**Task description**. Extract the stretch of lines that starts at the line with "camera: 10 degrees right, 0 degrees up" and ends at the last line of the data below. Give it exactly, without pictures.

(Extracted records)
------------------------------------------------------------
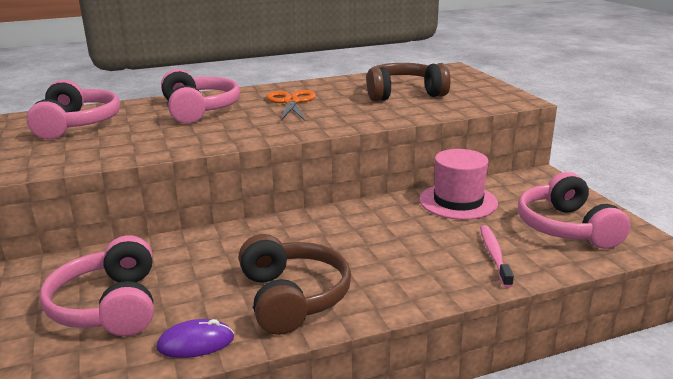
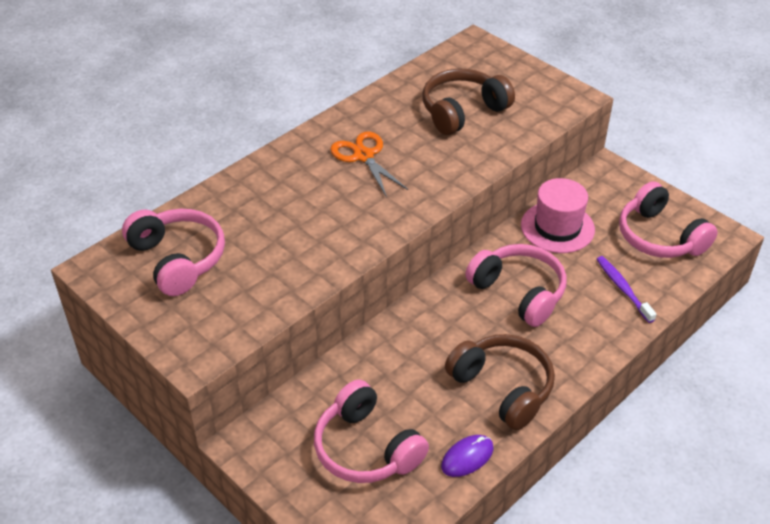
camera: 25 degrees left, 20 degrees up
pink headphones [161,69,240,124] -> pink headphones moved to [465,244,567,327]
pink toothbrush [480,225,514,288] -> purple toothbrush [597,256,657,323]

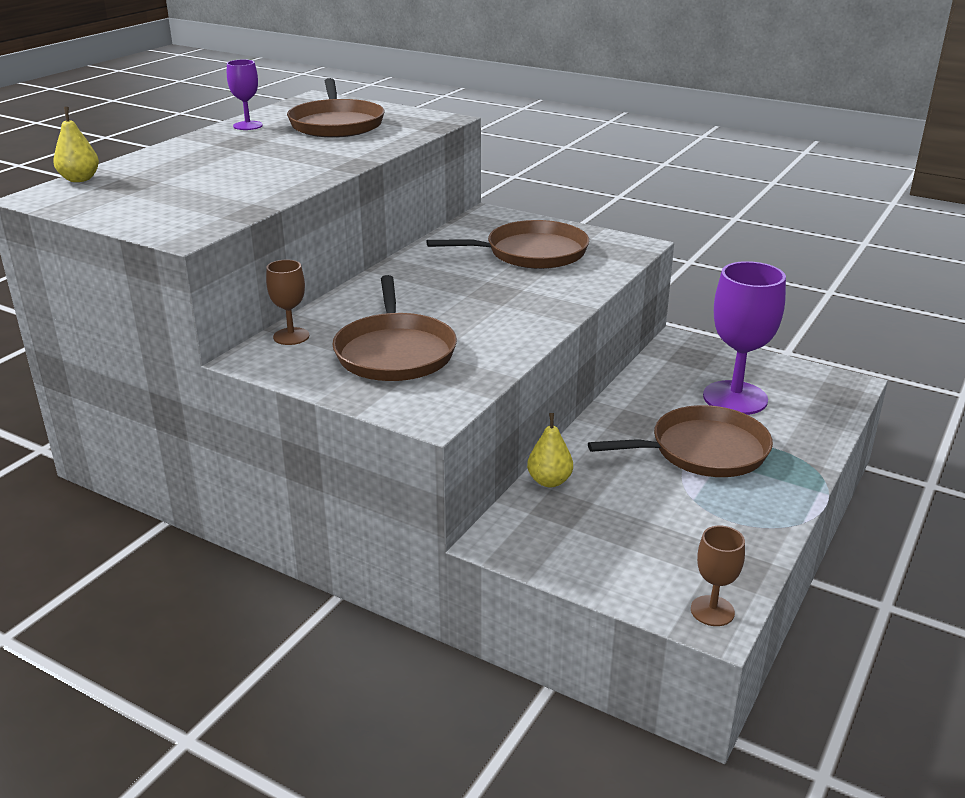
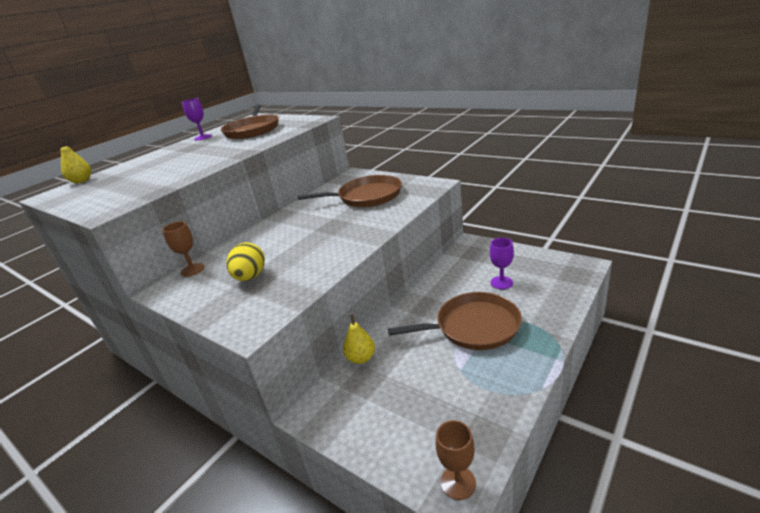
camera: 10 degrees right, 0 degrees up
brown pan [332,275,457,381] -> yellow egg [226,242,265,281]
purple goblet [703,261,786,415] -> purple goblet [490,238,514,289], size x0.51

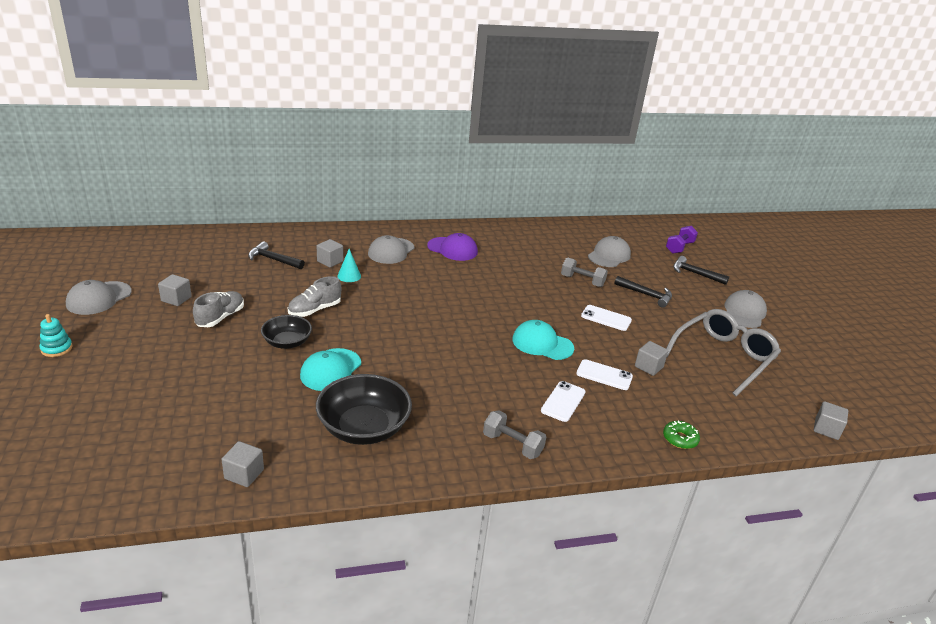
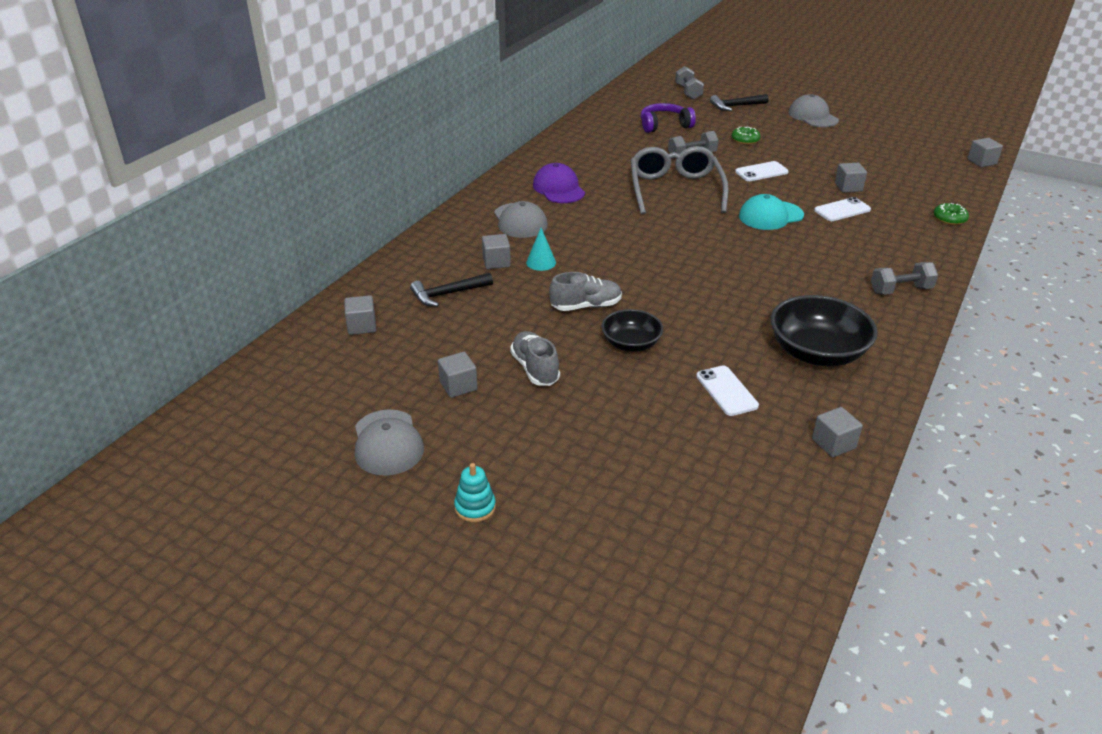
camera: 45 degrees left, 5 degrees up
grey shoe [288,276,341,317] -> grey shoe turned 105 degrees counterclockwise [549,272,622,311]
turquoise cap [300,348,361,391] -> none
purple cap [427,233,478,261] -> purple cap turned 90 degrees counterclockwise [533,163,585,203]
white phone [541,381,586,422] -> white phone moved to [696,365,759,416]
grey cap [588,236,631,267] -> purple headphones [641,103,696,133]
black hammer [614,276,672,308] -> green donut [732,126,761,144]
purple dumbbell [666,226,698,254] -> grey dumbbell [675,66,704,100]
grey glasses [666,309,781,396] -> grey glasses moved to [631,146,729,214]
none -> grey cube [344,295,376,335]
------------------------------------------------------------
**Answer for this exercise**.
camera: 10 degrees right, 0 degrees up
brown pan [332,275,457,381] -> yellow egg [226,242,265,281]
purple goblet [703,261,786,415] -> purple goblet [490,238,514,289], size x0.51

camera: 45 degrees left, 5 degrees up
grey shoe [288,276,341,317] -> grey shoe turned 105 degrees counterclockwise [549,272,622,311]
turquoise cap [300,348,361,391] -> none
purple cap [427,233,478,261] -> purple cap turned 90 degrees counterclockwise [533,163,585,203]
white phone [541,381,586,422] -> white phone moved to [696,365,759,416]
grey cap [588,236,631,267] -> purple headphones [641,103,696,133]
black hammer [614,276,672,308] -> green donut [732,126,761,144]
purple dumbbell [666,226,698,254] -> grey dumbbell [675,66,704,100]
grey glasses [666,309,781,396] -> grey glasses moved to [631,146,729,214]
none -> grey cube [344,295,376,335]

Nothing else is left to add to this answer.